- **Supplied material**
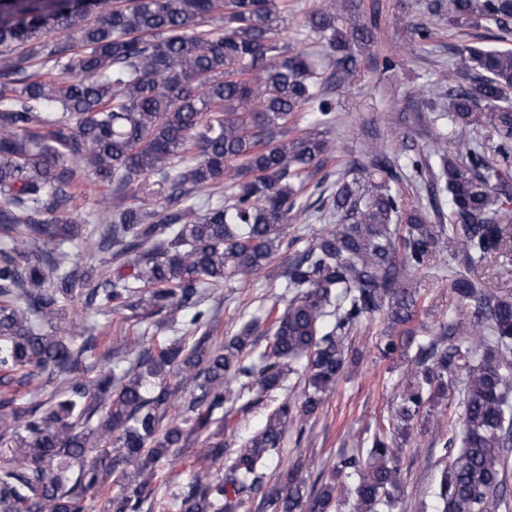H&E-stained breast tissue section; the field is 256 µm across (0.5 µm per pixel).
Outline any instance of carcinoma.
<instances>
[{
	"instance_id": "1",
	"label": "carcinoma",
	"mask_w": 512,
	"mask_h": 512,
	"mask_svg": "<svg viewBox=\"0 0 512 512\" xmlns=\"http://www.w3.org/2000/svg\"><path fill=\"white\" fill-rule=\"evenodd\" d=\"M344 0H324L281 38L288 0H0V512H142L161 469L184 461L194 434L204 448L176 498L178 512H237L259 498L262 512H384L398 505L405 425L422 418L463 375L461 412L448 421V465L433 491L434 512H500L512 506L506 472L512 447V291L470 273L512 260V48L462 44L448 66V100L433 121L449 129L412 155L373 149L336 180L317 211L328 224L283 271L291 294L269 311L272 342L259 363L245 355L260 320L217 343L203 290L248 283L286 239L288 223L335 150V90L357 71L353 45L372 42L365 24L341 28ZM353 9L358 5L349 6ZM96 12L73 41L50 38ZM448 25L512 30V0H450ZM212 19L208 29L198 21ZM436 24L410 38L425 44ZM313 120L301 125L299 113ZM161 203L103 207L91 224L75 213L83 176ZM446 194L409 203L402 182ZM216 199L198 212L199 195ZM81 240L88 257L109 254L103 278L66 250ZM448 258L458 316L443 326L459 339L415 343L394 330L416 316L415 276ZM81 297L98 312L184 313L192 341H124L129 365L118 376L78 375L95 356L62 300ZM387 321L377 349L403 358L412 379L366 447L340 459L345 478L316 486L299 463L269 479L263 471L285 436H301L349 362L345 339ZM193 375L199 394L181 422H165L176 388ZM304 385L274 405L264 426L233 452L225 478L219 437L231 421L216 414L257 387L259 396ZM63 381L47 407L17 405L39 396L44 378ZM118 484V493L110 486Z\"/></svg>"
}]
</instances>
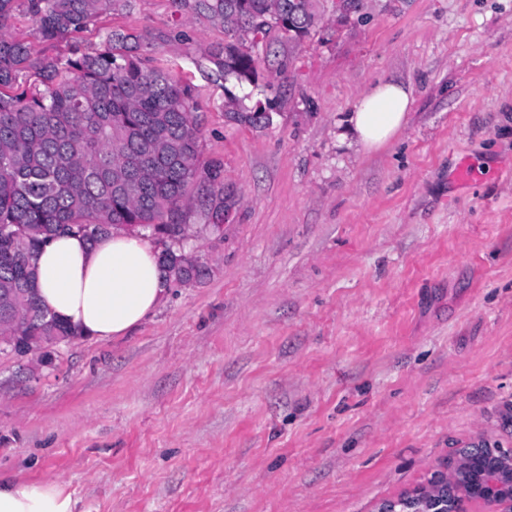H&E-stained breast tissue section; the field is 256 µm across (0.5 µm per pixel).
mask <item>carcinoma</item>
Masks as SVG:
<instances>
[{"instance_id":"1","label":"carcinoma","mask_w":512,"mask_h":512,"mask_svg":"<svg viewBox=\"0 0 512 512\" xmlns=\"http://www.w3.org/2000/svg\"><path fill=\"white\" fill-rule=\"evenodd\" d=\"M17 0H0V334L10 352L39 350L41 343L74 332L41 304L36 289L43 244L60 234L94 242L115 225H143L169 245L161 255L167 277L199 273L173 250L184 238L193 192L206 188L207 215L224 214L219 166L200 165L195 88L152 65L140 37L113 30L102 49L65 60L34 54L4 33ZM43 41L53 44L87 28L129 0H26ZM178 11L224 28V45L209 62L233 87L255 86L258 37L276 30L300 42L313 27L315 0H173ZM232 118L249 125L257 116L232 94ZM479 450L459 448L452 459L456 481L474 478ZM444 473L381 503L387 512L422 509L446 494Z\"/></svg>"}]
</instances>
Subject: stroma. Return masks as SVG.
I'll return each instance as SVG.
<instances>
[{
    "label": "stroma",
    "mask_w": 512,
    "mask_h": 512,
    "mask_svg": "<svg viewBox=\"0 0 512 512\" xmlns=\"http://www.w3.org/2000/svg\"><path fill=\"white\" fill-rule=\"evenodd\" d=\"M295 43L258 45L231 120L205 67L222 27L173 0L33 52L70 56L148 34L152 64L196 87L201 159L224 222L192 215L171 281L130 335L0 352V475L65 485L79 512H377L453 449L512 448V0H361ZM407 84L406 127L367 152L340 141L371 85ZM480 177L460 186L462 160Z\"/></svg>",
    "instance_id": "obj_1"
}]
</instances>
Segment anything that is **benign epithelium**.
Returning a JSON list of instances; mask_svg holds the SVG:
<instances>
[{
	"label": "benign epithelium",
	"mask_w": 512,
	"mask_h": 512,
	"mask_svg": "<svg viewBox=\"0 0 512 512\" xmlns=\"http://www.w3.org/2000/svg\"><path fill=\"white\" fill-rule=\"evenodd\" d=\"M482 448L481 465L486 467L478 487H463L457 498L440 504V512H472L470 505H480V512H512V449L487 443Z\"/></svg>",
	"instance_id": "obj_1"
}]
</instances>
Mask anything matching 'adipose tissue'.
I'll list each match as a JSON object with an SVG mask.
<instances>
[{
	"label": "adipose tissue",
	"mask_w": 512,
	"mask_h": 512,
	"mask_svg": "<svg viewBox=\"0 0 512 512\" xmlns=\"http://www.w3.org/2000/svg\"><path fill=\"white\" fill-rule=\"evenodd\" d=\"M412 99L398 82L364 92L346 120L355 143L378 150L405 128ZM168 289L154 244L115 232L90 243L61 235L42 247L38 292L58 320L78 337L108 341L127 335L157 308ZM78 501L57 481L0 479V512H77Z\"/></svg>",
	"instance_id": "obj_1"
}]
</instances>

- **Objective**
Which lines contain the word "epithelium"? Copy each of them.

- **Full solution**
Segment anything that is **benign epithelium**.
	"label": "benign epithelium",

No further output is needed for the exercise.